HOW TO COMPLETE THIS TASK
Return the number of lines below that contain "pink"; nothing else belongs in the reply.

[Image sets with object changes]

* * * * * * *

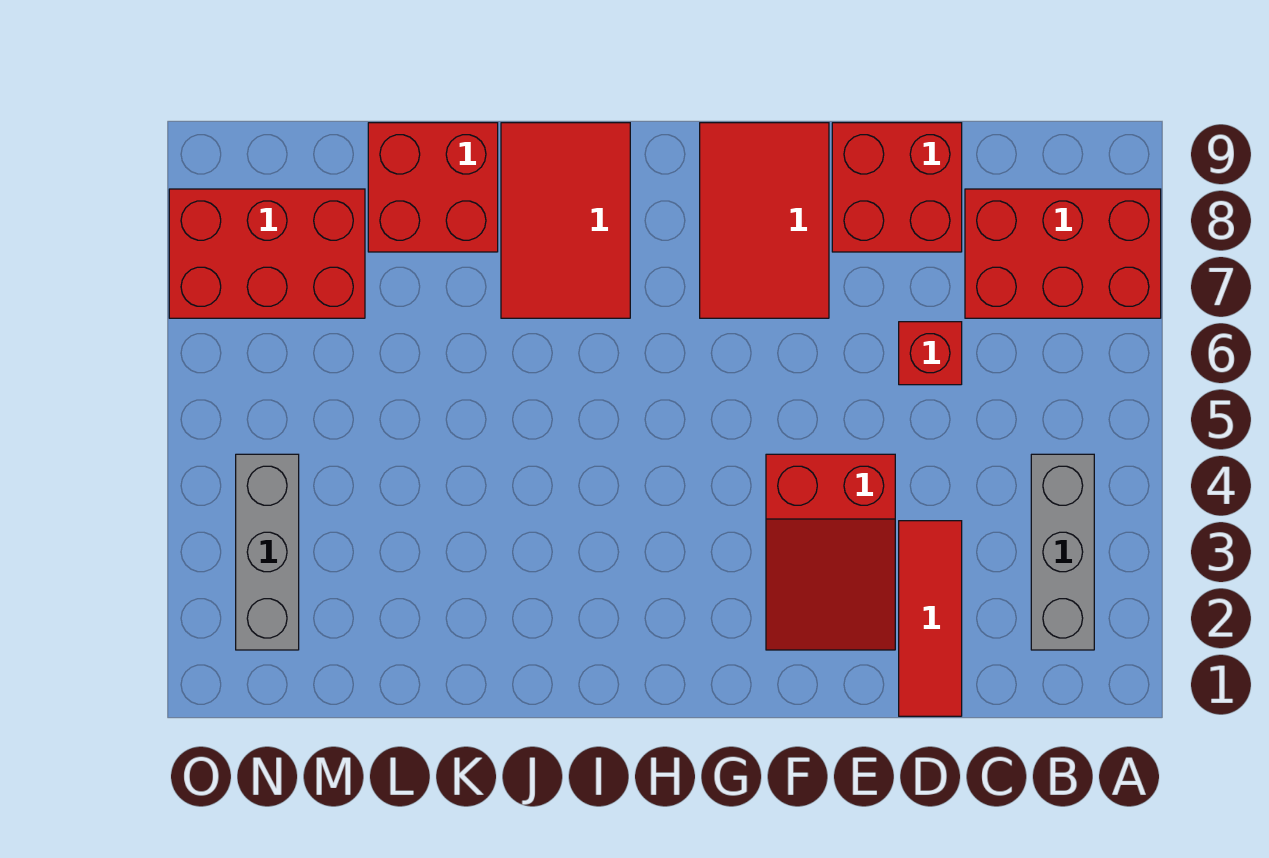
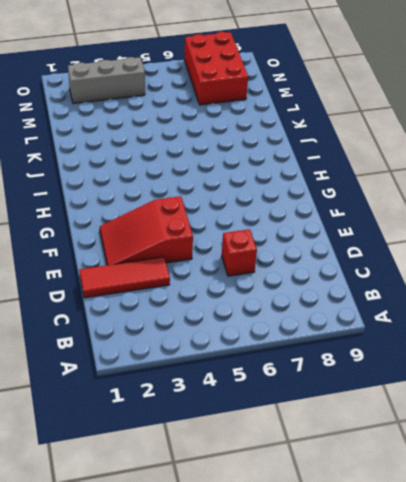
none -> red brick A7:C8 level 1
none -> grey brick B2:B4 level 1

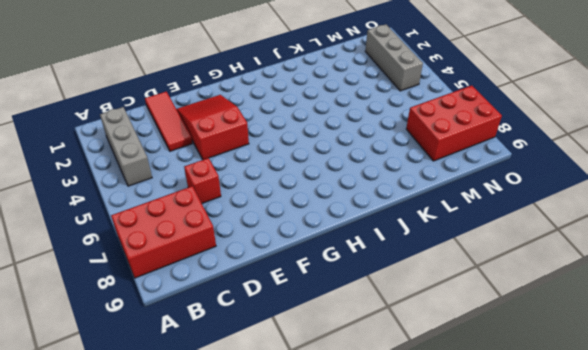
none -> red brick D8:E9 level 1
none -> red tile F7:G9 level 1

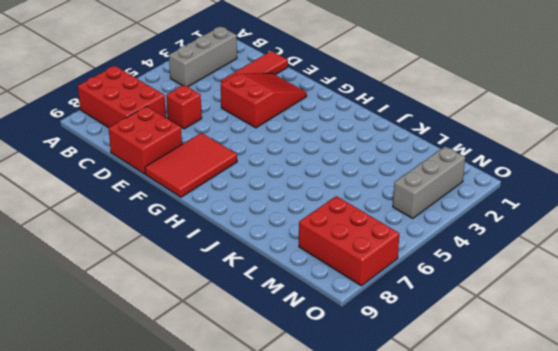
none -> red tile I7:J9 level 1
none -> red brick K8:L9 level 1

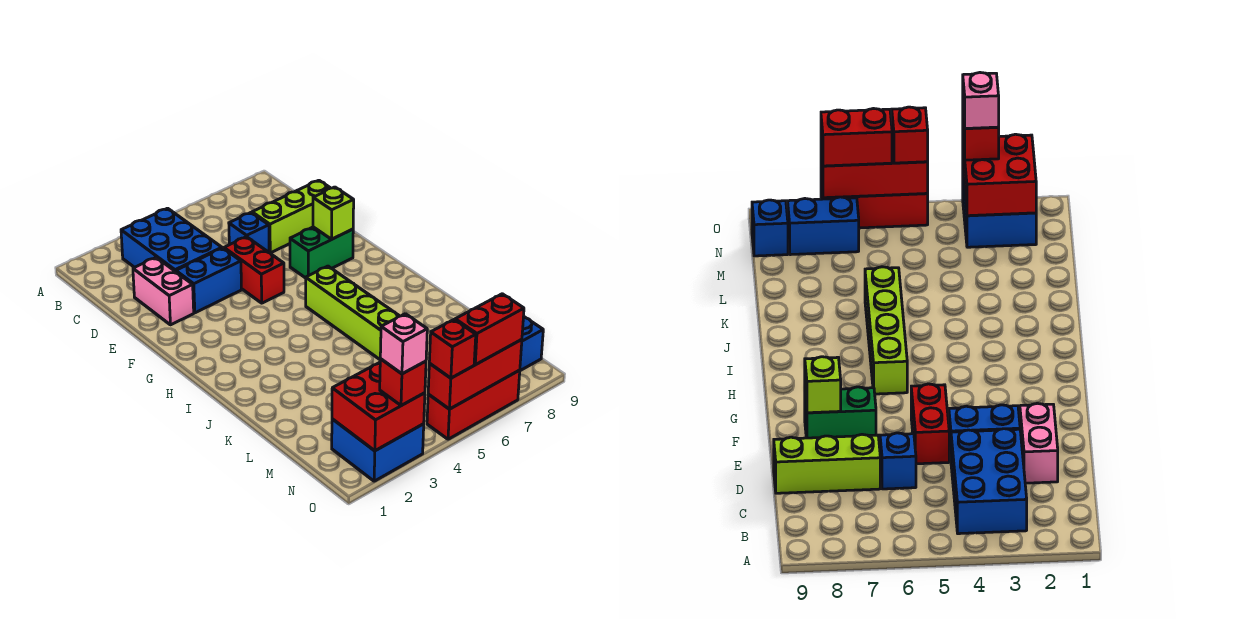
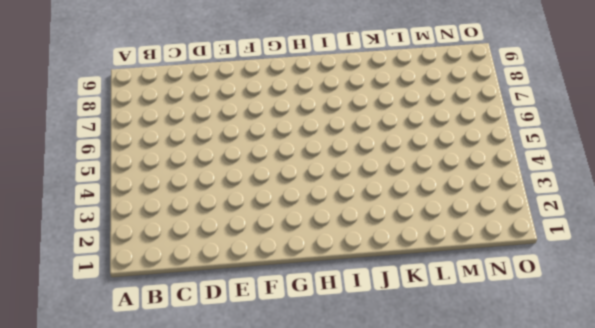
none -> blue brick B3:D4 level 1
none -> pink brick D2:E2 level 1
none -> blue brick D6 level 1

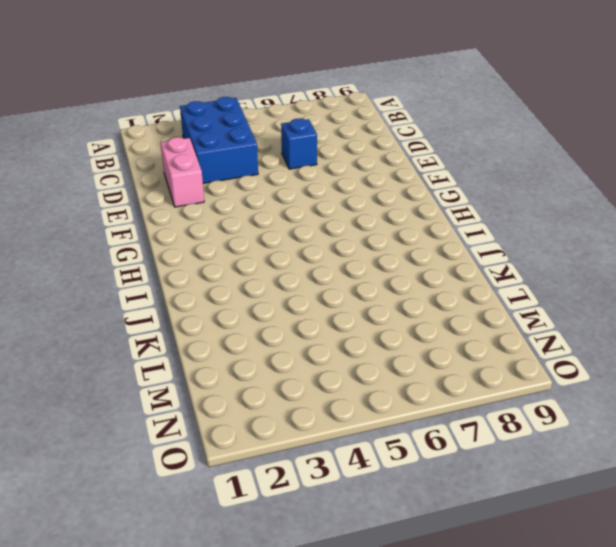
none -> lime brick D7:D9 level 1
none -> blue brick E3:E4 level 1
none -> red brick E5:F5 level 1

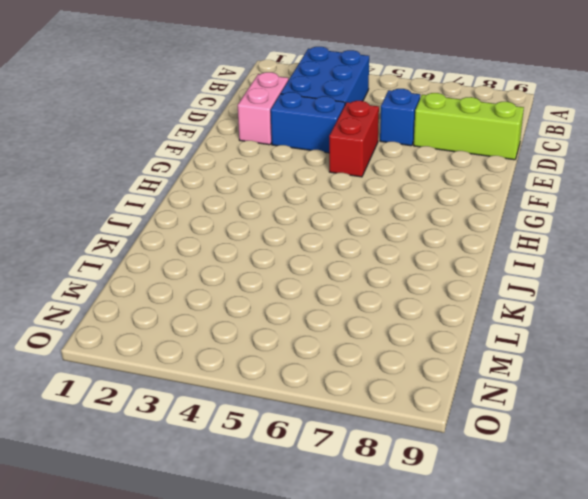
none -> green brick F7:F8 level 1
none -> lime brick H6:K6 level 1
none -> blue brick N2:O3 level 1

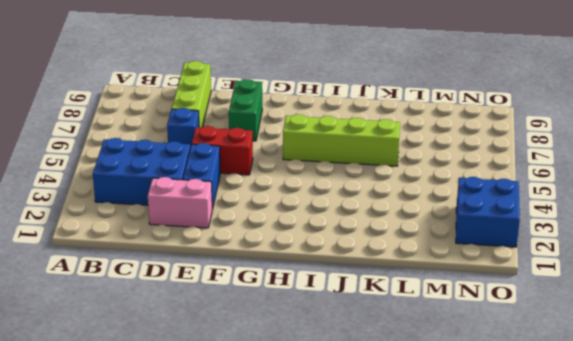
none -> blue brick N7:N8 level 1
none -> blue brick N9 level 1
none -> red brick O5:O7 level 1

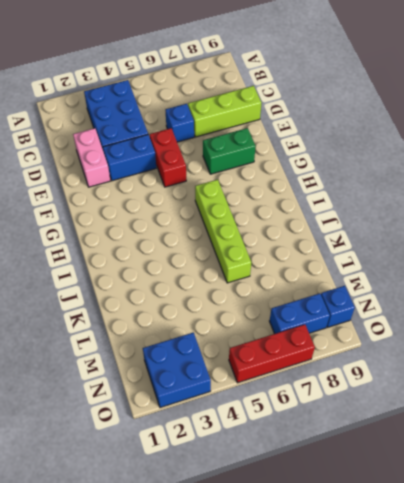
none -> lime brick F8 level 2
none -> red brick N2:O3 level 2
none -> red brick O5:O7 level 2

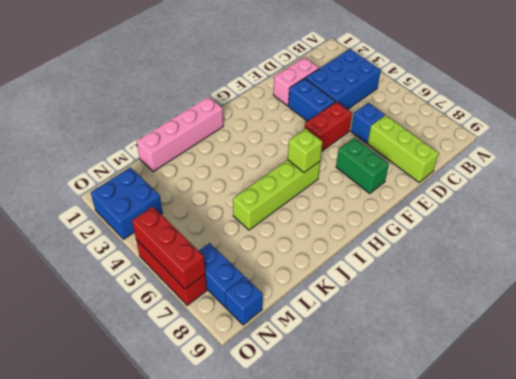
lime brick H6 level 2 -> lime brick F8 level 2
pink brick I1:L1 level 1 -> none
none -> red brick N2:O3 level 2
none -> red brick O3 level 3
none -> red brick O5 level 3

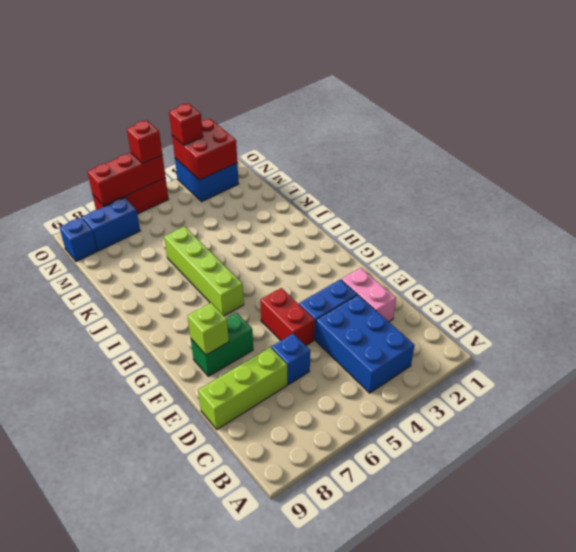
none -> red brick O6:O7 level 3
none -> pink brick O3 level 4

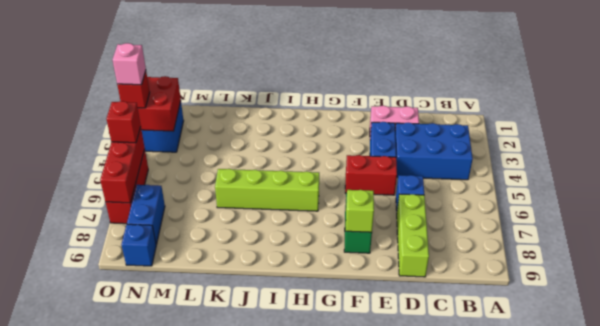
none -> red brick O6:O7 level 3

* * * * * * *

SOLUTION TO THIS EXERCISE
3